■ Source data ■
[Start of Attachment]

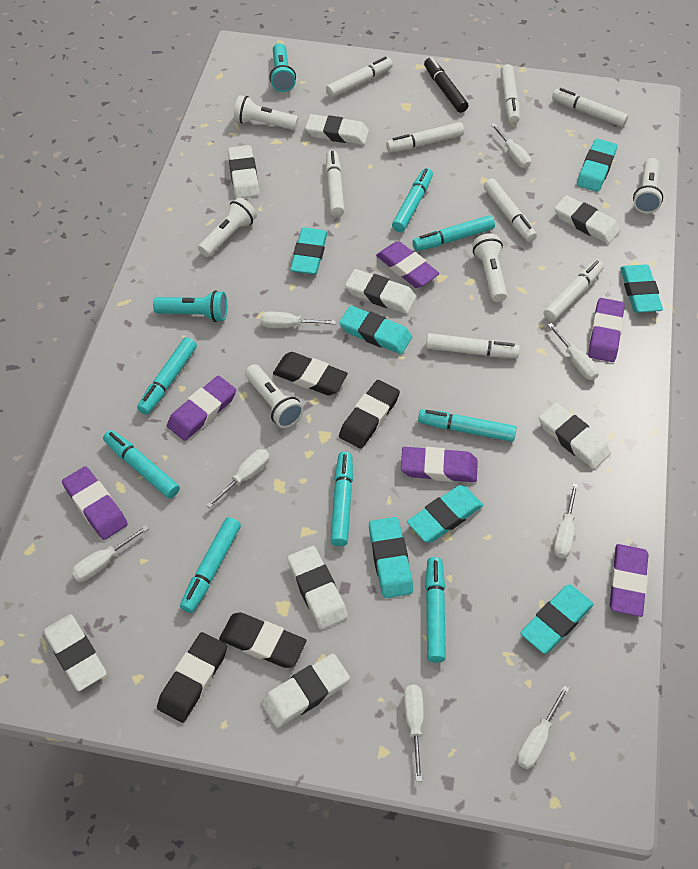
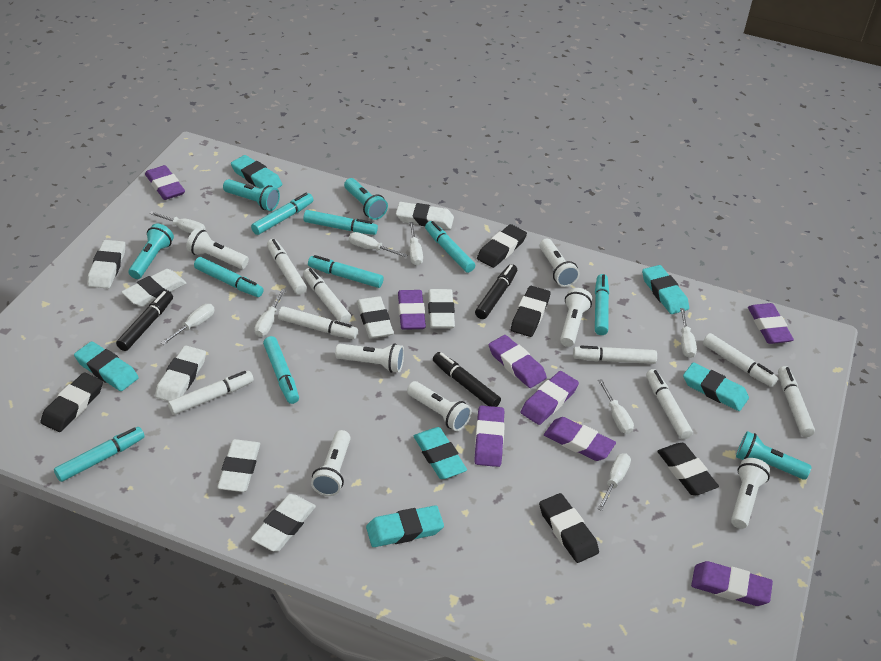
black eraser: 4 -> 5
black marker: 1 -> 3
purple eraser: 6 -> 8
turquoise eraser: 7 -> 6
turquoise flashlight: 2 -> 4
white flashlight: 5 -> 7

[End of Attachment]

■ What you have to do ■
Every line between the one that contains "black marker: 1 -> 3" and the last line of the listing, both included, should be retyped exactly, with nothing else added.

■ The completed task ■
black marker: 1 -> 3
purple eraser: 6 -> 8
turquoise eraser: 7 -> 6
turquoise flashlight: 2 -> 4
white flashlight: 5 -> 7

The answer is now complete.